(Data excerpts begins)
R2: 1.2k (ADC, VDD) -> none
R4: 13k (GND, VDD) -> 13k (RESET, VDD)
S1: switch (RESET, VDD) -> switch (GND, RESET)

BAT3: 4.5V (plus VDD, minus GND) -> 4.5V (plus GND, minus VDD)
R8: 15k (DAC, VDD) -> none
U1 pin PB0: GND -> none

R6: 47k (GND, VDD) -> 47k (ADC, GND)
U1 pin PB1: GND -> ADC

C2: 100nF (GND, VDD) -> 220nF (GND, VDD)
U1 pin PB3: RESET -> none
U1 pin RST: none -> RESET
(Data excerpts ends)
(Data excerpts begins)
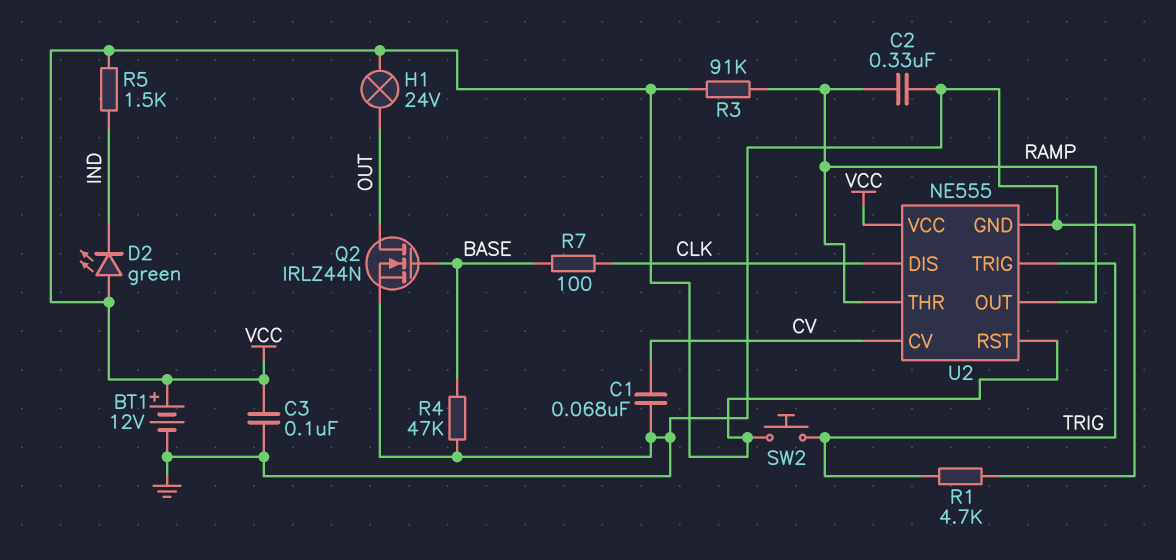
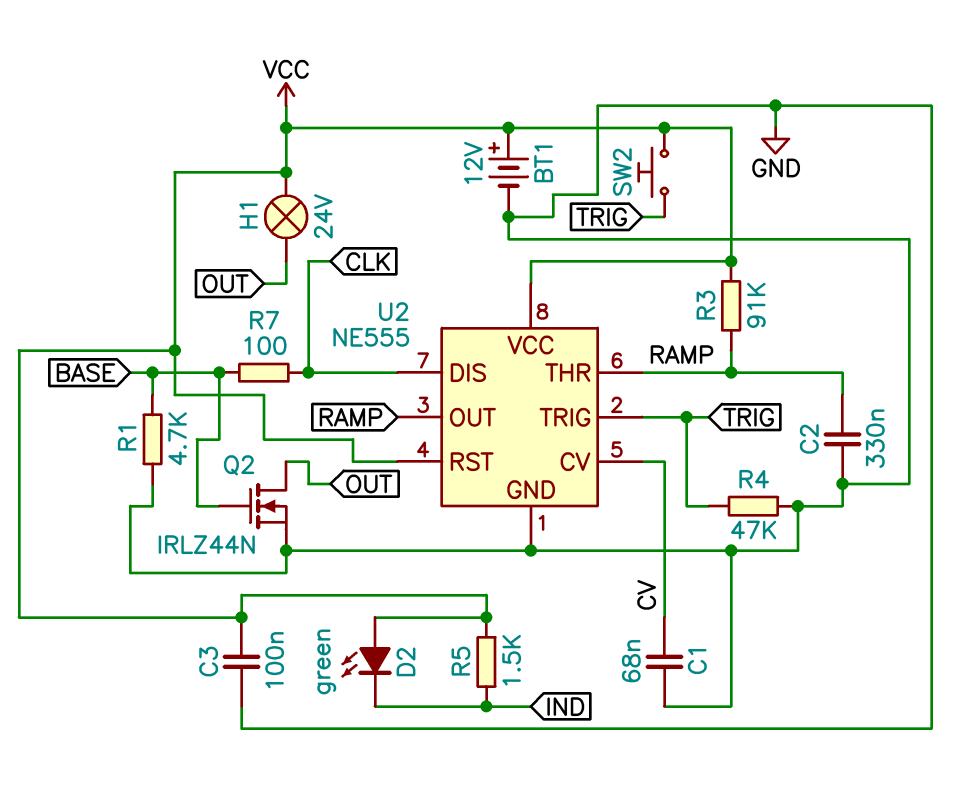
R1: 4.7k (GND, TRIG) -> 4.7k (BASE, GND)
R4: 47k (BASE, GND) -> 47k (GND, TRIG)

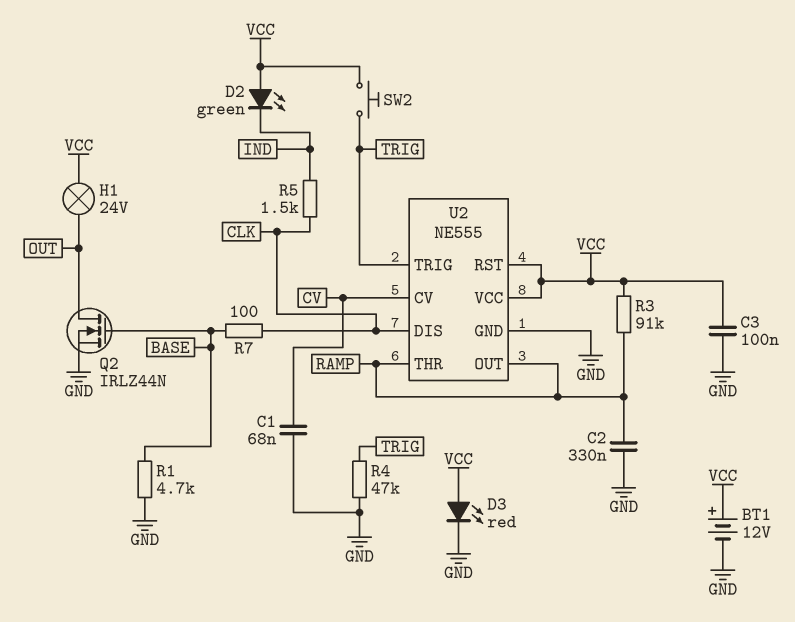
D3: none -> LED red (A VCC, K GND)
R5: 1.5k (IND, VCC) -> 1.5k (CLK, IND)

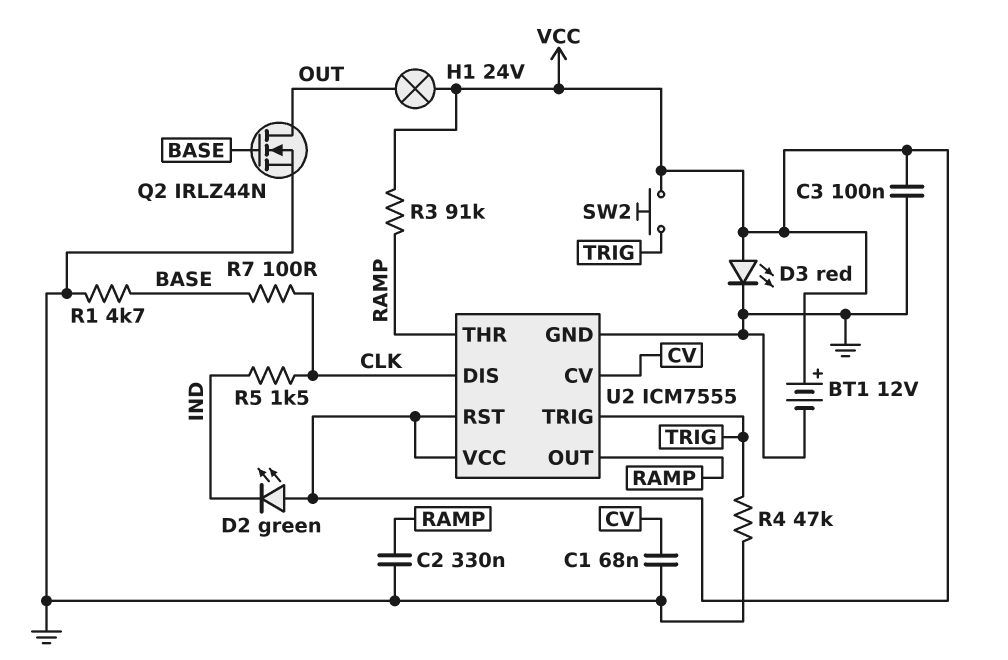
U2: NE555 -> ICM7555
(Data excerpts ends)
(Data excerpts begins)
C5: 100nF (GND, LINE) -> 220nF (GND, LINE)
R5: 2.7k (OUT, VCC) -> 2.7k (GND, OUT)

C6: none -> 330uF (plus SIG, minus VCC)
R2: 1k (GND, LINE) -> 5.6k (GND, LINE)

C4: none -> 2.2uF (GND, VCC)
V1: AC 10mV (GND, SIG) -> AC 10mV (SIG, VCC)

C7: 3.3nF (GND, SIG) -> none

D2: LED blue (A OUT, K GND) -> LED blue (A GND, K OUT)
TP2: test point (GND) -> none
(Data excerpts ends)
-- What to work on --
For the word "RESET", go through the records and show each line that carries it.

-- Solution to this task --
R4: 13k (GND, VDD) -> 13k (RESET, VDD)
S1: switch (RESET, VDD) -> switch (GND, RESET)
U1 pin PB3: RESET -> none
U1 pin RST: none -> RESET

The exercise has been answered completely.